• Work instructions:
Everything before the line containing "Quote: [1468,474,1537,543] ->" stays out; print that line and all lines below it through the last, exactly.
++++++++++++++++++++
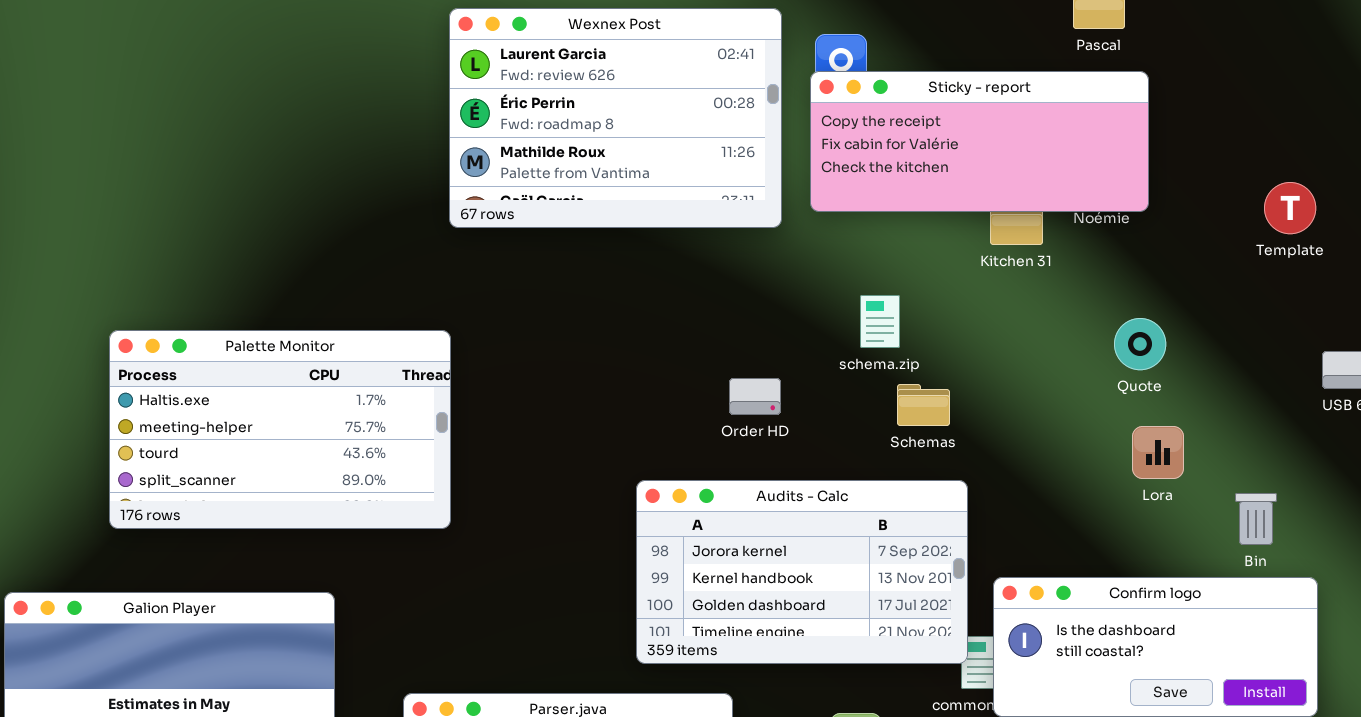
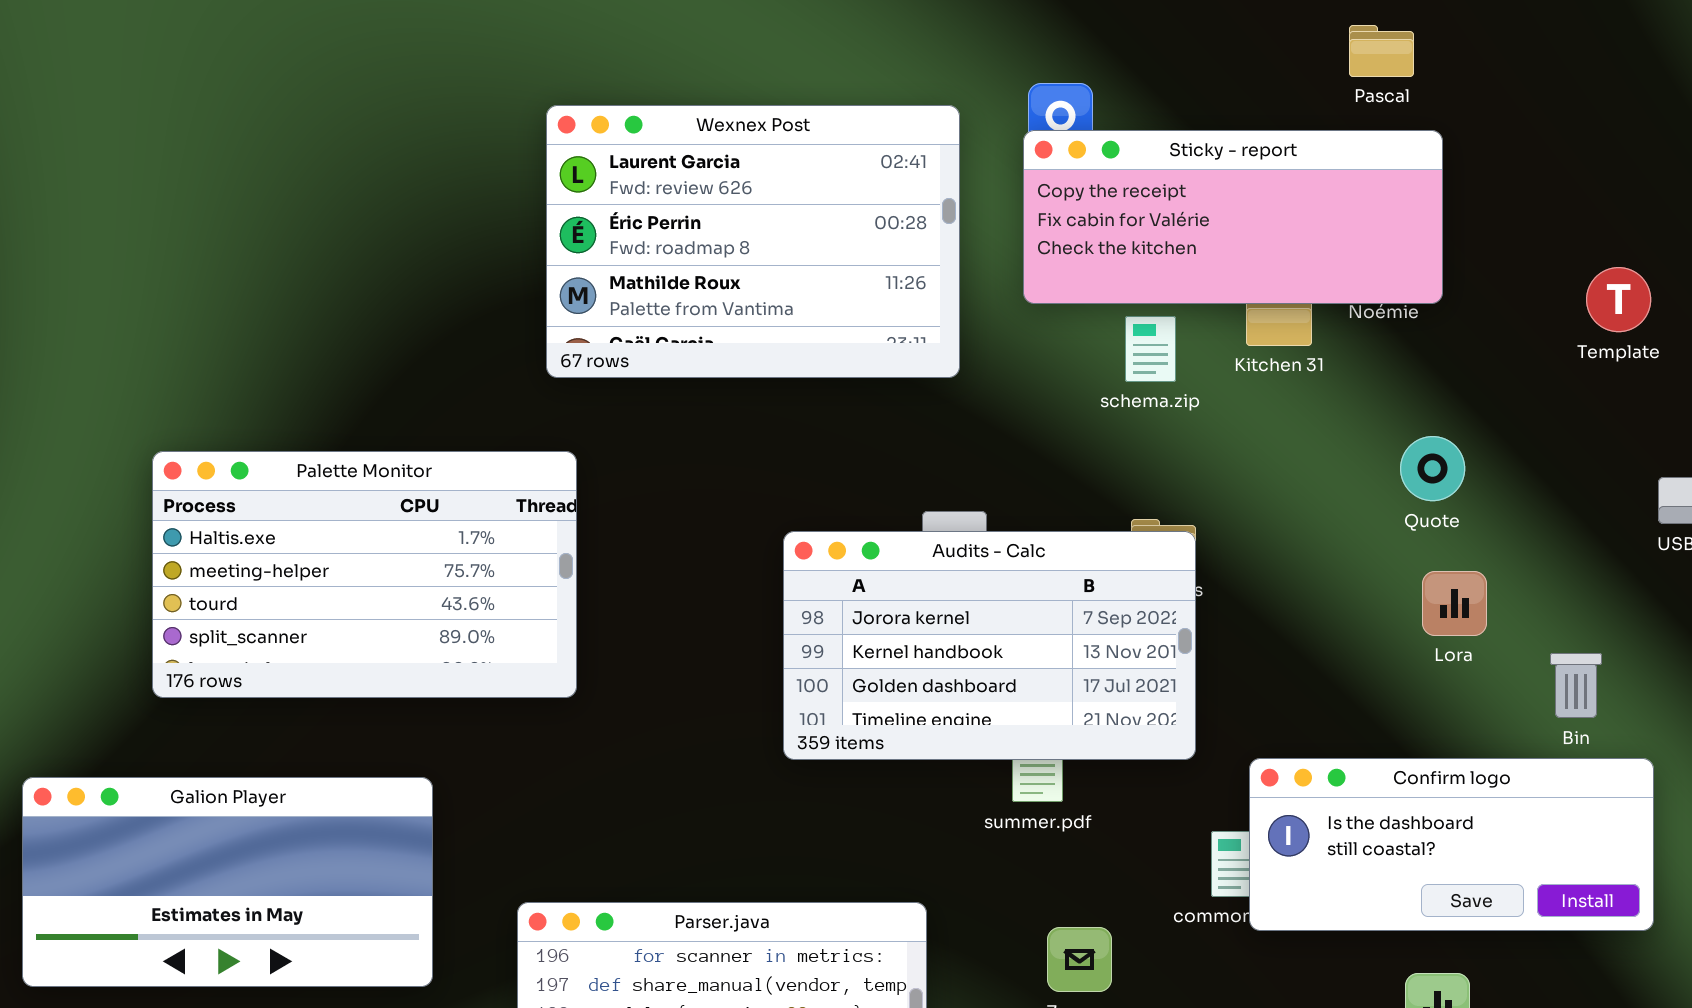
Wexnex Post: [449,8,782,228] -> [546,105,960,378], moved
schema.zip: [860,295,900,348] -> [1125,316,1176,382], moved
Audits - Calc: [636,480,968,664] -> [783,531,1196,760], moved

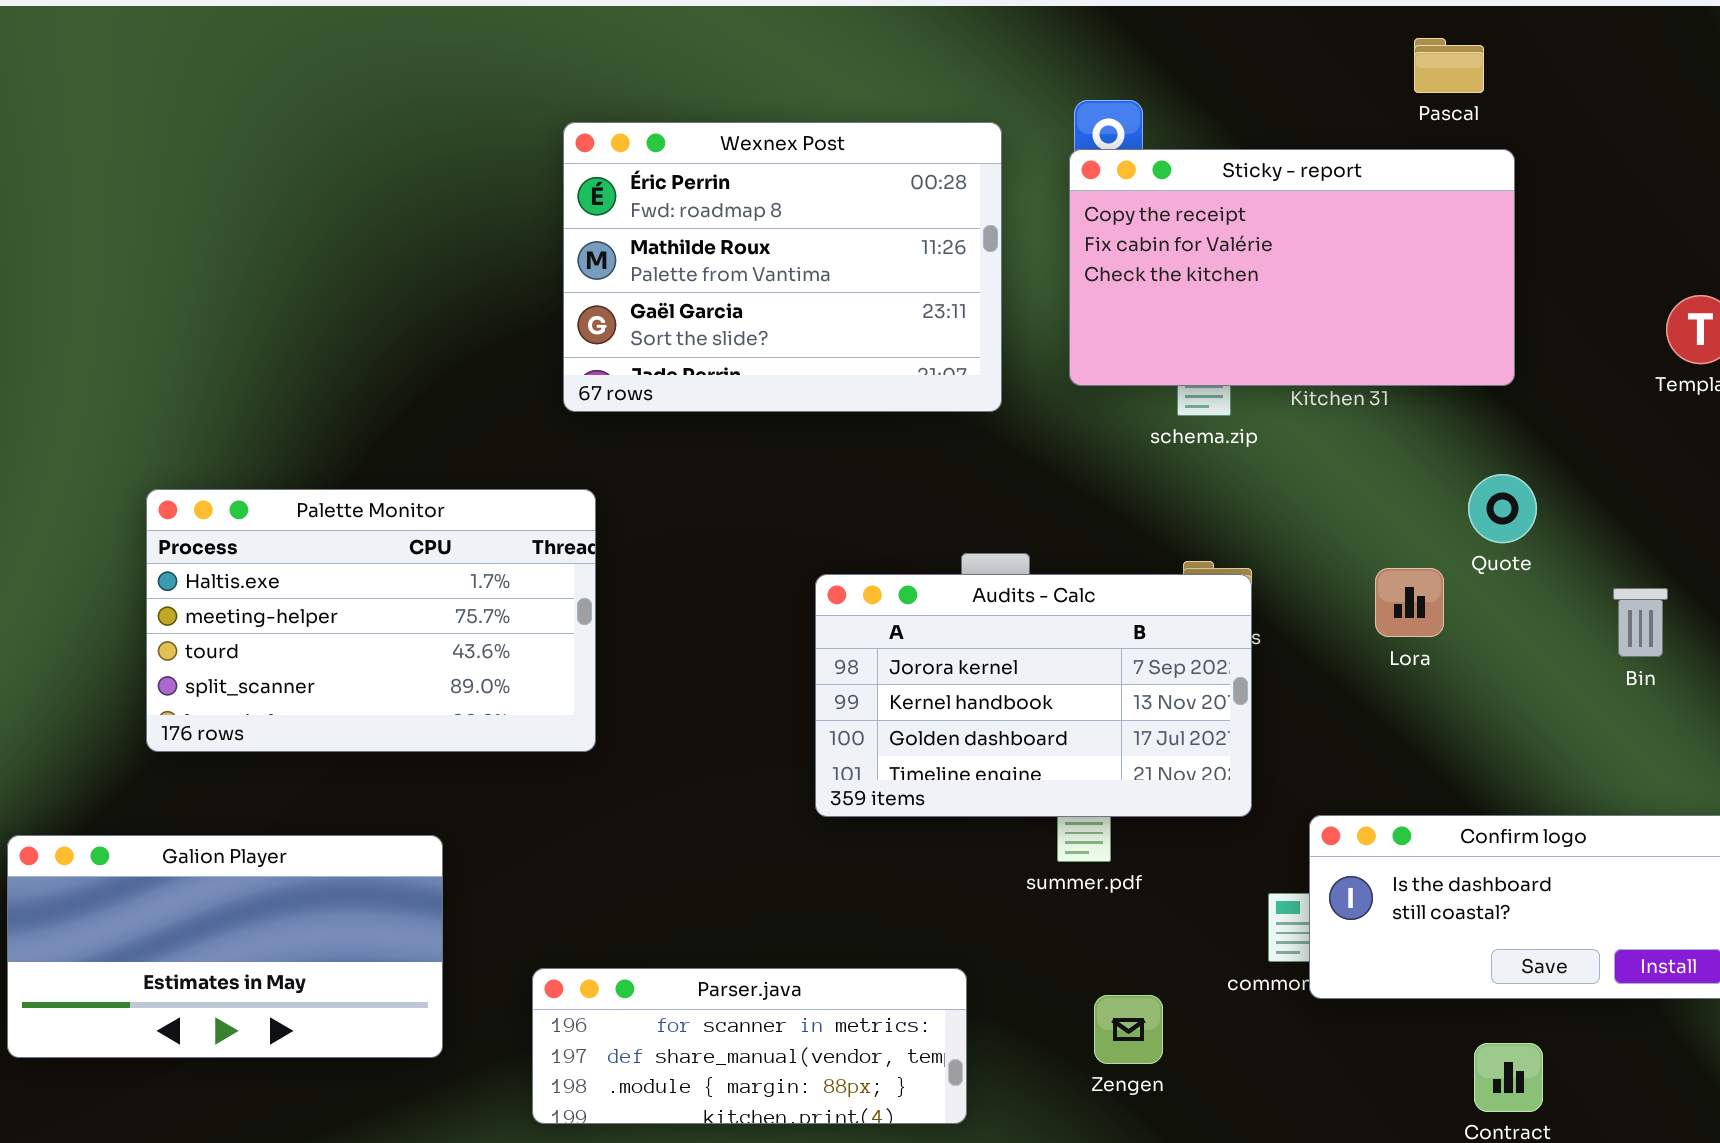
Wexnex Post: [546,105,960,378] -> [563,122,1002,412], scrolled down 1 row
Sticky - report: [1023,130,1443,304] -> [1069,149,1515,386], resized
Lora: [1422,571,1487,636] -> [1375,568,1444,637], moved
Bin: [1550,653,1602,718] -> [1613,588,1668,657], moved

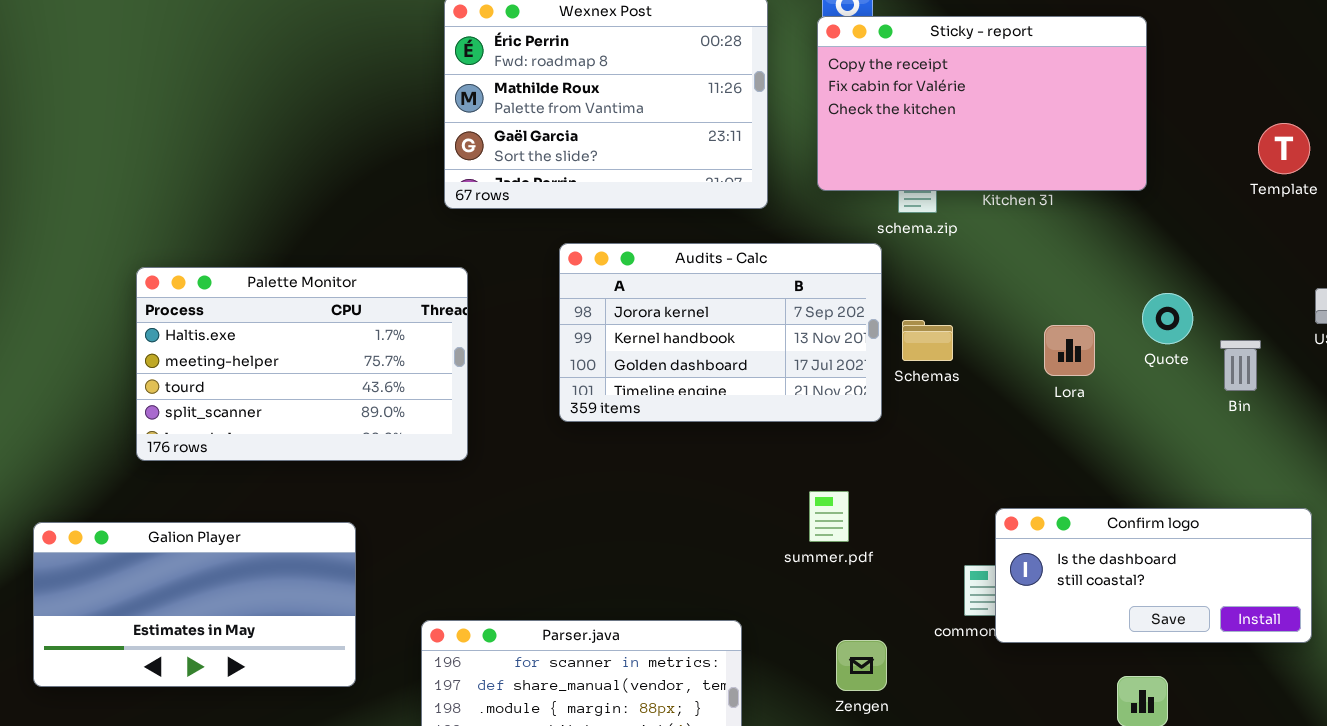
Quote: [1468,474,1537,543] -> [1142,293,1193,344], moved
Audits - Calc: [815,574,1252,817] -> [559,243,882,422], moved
++++++++++++++++++++
• Answer space:
Quote: [1468,474,1537,543] -> [1142,293,1193,344], moved
Audits - Calc: [815,574,1252,817] -> [559,243,882,422], moved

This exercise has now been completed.